───── Data ─────

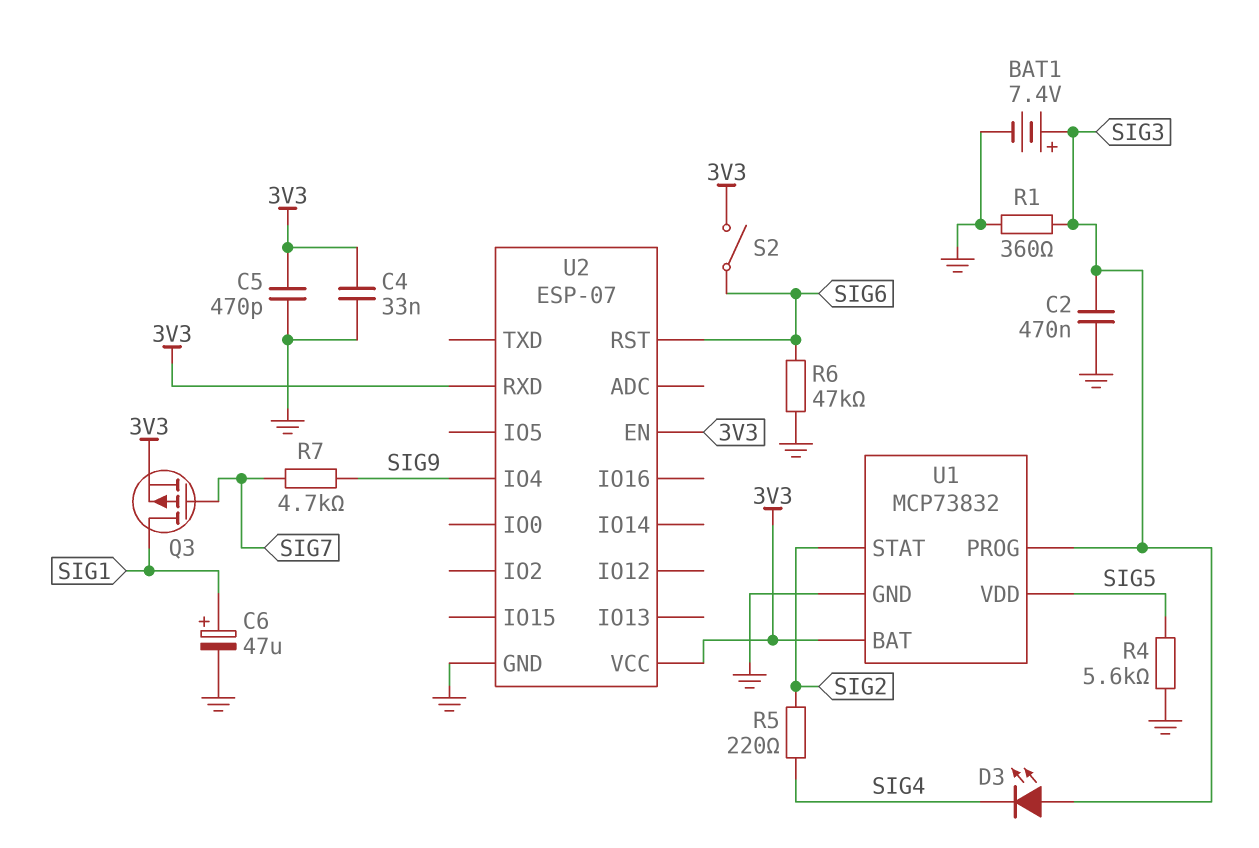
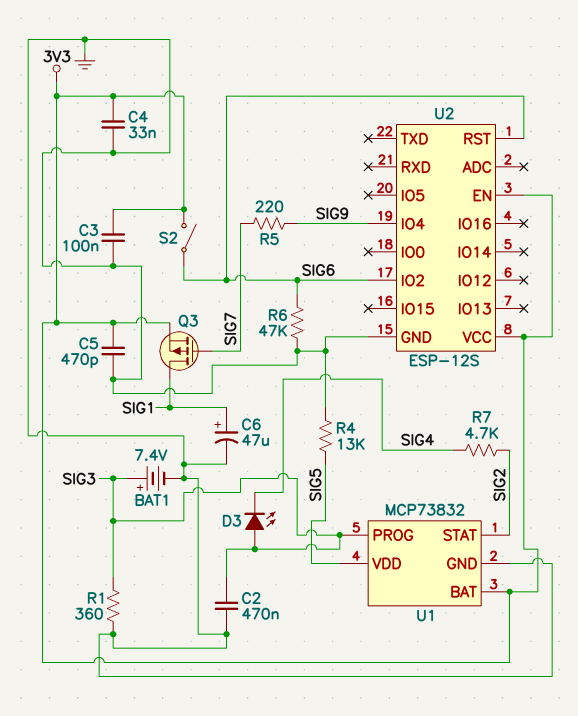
C3: none -> 100nF (3V3, GND)
R4: 5.6k (GND, SIG5) -> 13k (GND, SIG5)
R5: 220 (SIG2, SIG4) -> 220 (SIG7, SIG9)
R7: 4.7k (SIG7, SIG9) -> 4.7k (SIG2, SIG4)
U2: ESP-07 -> ESP-12S
U2 pin IO2: none -> SIG6
U2 pin RXD: 3V3 -> none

─────

→ What is required: Copy out exactly the lines between the line with "R5: 220 (SIG2, SIG4) -> 220 (SIG7, SIG9)" and the last line of the entries, counting both of those lines.

→ Task result:
R5: 220 (SIG2, SIG4) -> 220 (SIG7, SIG9)
R7: 4.7k (SIG7, SIG9) -> 4.7k (SIG2, SIG4)
U2: ESP-07 -> ESP-12S
U2 pin IO2: none -> SIG6
U2 pin RXD: 3V3 -> none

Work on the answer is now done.